> [Task to carry out]:
Change every "center" in the listing below to "middle" and give all the lines back with nothing else altered. Leave the pictures out.

> [Provided data]:

[BEGIN]

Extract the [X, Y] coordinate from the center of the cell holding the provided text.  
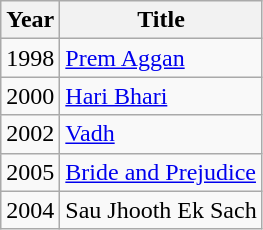
Title [161, 20]
Year [30, 20]
Hari Bhari [161, 96]
2002 [30, 134]
2005 [30, 172]
Sau Jhooth Ek Sach [161, 210]
2004 [30, 210]
2000 [30, 96]
1998 [30, 58]
Vadh [161, 134]
Prem Aggan [161, 58]
Bride and Prejudice [161, 172]
Return the [X, Y] coordinate for the center point of the cell that contains the specified text.  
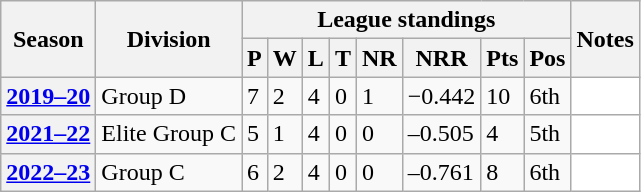
NR [379, 58]
P [255, 58]
L [316, 58]
NRR [442, 58]
T [342, 58]
Group D [169, 96]
Group C [169, 172]
League standings [406, 20]
Season [48, 39]
5th [548, 134]
W [284, 58]
6 [255, 172]
7 [255, 96]
8 [502, 172]
2022–23 [48, 172]
Pos [548, 58]
2019–20 [48, 96]
–0.761 [442, 172]
Division [169, 39]
Pts [502, 58]
2021–22 [48, 134]
Notes [605, 39]
Elite Group C [169, 134]
5 [255, 134]
10 [502, 96]
−0.442 [442, 96]
–0.505 [442, 134]
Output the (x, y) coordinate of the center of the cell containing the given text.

[END]

> [Completed exercise]:
Extract the [X, Y] coordinate from the middle of the cell holding the provided text.  
Title [161, 20]
Year [30, 20]
Hari Bhari [161, 96]
2002 [30, 134]
2005 [30, 172]
Sau Jhooth Ek Sach [161, 210]
2004 [30, 210]
2000 [30, 96]
1998 [30, 58]
Vadh [161, 134]
Prem Aggan [161, 58]
Bride and Prejudice [161, 172]
Return the [X, Y] coordinate for the middle point of the cell that contains the specified text.  
NR [379, 58]
P [255, 58]
L [316, 58]
NRR [442, 58]
T [342, 58]
Group D [169, 96]
Group C [169, 172]
League standings [406, 20]
Season [48, 39]
5th [548, 134]
W [284, 58]
6 [255, 172]
7 [255, 96]
8 [502, 172]
2022–23 [48, 172]
Pos [548, 58]
2019–20 [48, 96]
–0.761 [442, 172]
Division [169, 39]
Pts [502, 58]
2021–22 [48, 134]
Notes [605, 39]
Elite Group C [169, 134]
5 [255, 134]
10 [502, 96]
−0.442 [442, 96]
–0.505 [442, 134]
Output the (x, y) coordinate of the middle of the cell containing the given text.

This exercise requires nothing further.